--- PROBLEM DESCRIPTION ---
Using the data below, work out how many lines contain the word "grey", then state that number without comment.

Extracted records
- - - -

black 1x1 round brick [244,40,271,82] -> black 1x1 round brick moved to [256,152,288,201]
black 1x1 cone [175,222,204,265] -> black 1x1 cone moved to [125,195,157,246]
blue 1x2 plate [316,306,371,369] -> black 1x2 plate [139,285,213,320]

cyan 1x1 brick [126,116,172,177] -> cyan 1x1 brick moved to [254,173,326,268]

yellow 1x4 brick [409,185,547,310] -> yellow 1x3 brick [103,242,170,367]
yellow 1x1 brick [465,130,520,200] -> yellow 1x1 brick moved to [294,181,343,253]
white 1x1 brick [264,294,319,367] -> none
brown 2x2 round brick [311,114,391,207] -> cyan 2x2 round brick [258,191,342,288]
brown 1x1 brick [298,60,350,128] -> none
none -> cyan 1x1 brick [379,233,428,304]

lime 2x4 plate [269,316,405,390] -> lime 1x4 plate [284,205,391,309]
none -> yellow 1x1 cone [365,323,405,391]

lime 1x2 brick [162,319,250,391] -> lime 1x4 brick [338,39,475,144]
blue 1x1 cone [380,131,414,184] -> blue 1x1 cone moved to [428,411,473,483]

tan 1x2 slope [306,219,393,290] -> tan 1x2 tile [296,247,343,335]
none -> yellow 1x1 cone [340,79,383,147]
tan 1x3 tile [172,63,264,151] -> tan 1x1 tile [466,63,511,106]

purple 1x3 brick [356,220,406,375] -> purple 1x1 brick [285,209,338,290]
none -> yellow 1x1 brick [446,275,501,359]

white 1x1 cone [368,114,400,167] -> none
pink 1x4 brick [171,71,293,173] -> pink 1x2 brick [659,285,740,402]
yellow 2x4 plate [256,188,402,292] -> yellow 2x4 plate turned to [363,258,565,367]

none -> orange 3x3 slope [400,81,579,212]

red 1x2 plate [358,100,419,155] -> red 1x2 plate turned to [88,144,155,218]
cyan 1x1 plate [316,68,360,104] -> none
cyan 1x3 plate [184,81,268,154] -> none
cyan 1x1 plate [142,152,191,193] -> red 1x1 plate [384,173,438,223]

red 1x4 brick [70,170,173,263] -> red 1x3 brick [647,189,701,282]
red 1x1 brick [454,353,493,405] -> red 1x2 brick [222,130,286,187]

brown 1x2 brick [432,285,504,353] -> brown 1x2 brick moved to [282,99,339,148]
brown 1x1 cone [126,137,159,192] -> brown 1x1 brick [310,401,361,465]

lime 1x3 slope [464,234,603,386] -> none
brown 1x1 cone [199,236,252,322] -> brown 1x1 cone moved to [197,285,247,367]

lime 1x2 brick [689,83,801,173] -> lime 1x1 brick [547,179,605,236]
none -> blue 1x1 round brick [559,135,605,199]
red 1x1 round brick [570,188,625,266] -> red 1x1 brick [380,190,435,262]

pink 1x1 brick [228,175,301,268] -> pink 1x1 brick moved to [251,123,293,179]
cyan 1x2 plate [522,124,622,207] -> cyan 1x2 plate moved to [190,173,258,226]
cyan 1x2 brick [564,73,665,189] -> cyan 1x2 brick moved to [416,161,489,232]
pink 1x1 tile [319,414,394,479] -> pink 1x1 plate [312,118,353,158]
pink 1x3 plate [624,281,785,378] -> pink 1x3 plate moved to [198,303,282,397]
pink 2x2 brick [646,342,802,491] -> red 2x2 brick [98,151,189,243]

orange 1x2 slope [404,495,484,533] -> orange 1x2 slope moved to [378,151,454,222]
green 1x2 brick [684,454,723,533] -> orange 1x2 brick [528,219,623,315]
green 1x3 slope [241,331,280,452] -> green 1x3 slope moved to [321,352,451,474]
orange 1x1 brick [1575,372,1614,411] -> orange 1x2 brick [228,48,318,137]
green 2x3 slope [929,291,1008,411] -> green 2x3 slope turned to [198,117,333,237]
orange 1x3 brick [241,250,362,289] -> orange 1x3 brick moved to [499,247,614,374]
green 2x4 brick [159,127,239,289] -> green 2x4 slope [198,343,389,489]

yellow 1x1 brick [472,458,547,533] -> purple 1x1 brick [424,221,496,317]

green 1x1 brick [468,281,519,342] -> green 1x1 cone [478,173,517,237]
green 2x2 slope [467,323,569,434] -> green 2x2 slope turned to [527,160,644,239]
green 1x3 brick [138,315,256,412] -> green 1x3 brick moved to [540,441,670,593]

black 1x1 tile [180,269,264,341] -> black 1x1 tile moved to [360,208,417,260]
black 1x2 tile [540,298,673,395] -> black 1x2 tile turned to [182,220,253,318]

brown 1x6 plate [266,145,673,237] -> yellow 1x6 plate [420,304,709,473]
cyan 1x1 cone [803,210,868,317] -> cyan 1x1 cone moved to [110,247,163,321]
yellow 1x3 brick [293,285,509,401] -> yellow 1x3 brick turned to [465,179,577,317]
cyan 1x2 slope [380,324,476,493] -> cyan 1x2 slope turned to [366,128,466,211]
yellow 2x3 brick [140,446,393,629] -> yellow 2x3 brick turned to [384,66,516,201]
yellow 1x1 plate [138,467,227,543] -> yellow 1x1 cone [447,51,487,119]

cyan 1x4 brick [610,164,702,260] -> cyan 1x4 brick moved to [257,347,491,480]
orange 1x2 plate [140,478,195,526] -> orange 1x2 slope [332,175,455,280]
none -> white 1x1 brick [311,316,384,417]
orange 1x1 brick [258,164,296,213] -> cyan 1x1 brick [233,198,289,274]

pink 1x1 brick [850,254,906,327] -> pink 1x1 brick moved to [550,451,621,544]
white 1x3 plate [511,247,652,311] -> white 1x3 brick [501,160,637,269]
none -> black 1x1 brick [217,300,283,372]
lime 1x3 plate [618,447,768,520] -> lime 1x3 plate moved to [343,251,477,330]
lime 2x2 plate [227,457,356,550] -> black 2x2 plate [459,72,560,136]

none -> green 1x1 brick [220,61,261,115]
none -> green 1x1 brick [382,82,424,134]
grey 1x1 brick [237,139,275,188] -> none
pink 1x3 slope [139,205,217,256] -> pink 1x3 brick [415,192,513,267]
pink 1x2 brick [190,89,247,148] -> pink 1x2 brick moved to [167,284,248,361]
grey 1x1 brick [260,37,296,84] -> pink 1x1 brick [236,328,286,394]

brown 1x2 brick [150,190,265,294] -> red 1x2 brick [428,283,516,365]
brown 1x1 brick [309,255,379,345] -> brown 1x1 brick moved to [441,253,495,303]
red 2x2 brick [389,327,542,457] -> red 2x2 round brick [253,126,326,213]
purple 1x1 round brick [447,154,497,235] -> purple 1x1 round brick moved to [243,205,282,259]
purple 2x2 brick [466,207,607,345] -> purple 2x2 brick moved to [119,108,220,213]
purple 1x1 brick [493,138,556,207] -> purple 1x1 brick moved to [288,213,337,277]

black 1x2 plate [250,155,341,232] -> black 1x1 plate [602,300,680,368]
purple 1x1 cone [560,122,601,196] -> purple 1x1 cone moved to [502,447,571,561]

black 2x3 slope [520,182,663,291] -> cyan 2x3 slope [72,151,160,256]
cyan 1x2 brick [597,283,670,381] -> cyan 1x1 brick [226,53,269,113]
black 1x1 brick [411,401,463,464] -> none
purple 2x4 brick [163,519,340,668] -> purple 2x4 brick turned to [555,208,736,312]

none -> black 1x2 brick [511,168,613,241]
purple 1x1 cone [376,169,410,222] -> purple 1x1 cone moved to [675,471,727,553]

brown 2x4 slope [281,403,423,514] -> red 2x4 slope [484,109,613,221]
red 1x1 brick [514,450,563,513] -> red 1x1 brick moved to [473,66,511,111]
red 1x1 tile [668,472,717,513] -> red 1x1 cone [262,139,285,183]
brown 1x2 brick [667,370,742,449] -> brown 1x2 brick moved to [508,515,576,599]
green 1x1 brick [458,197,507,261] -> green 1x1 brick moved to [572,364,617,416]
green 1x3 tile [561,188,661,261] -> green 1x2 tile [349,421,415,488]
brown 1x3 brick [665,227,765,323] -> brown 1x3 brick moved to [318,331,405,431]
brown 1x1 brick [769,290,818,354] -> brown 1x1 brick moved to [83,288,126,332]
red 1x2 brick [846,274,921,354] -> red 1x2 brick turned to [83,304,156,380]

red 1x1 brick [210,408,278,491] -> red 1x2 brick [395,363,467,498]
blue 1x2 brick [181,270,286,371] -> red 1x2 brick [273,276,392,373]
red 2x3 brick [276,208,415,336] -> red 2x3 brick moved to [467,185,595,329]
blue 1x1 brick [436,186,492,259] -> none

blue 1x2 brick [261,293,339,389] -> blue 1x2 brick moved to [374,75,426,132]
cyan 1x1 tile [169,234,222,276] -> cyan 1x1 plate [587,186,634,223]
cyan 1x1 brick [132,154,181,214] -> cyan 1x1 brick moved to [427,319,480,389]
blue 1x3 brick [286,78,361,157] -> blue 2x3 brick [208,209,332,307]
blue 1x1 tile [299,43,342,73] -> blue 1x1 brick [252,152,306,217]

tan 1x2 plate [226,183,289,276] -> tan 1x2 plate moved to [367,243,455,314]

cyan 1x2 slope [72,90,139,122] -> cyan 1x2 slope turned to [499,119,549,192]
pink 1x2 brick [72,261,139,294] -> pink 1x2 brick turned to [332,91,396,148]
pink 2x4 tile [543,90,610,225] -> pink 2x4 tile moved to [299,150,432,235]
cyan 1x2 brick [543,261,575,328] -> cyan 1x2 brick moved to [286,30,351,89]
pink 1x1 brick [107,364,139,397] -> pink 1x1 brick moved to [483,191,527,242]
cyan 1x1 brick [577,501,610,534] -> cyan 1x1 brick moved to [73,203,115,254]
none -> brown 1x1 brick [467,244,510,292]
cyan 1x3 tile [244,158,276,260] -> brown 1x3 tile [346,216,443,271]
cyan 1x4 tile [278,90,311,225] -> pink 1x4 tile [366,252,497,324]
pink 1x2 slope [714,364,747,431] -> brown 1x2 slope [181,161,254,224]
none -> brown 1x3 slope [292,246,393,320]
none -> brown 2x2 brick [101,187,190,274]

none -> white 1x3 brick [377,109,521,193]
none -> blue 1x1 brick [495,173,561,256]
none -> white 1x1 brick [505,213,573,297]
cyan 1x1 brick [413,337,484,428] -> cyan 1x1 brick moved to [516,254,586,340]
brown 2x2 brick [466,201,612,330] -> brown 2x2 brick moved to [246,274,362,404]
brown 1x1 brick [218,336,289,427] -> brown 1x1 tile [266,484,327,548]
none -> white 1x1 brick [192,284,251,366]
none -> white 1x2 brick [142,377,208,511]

- - - -

--- THE ANSWER ---
2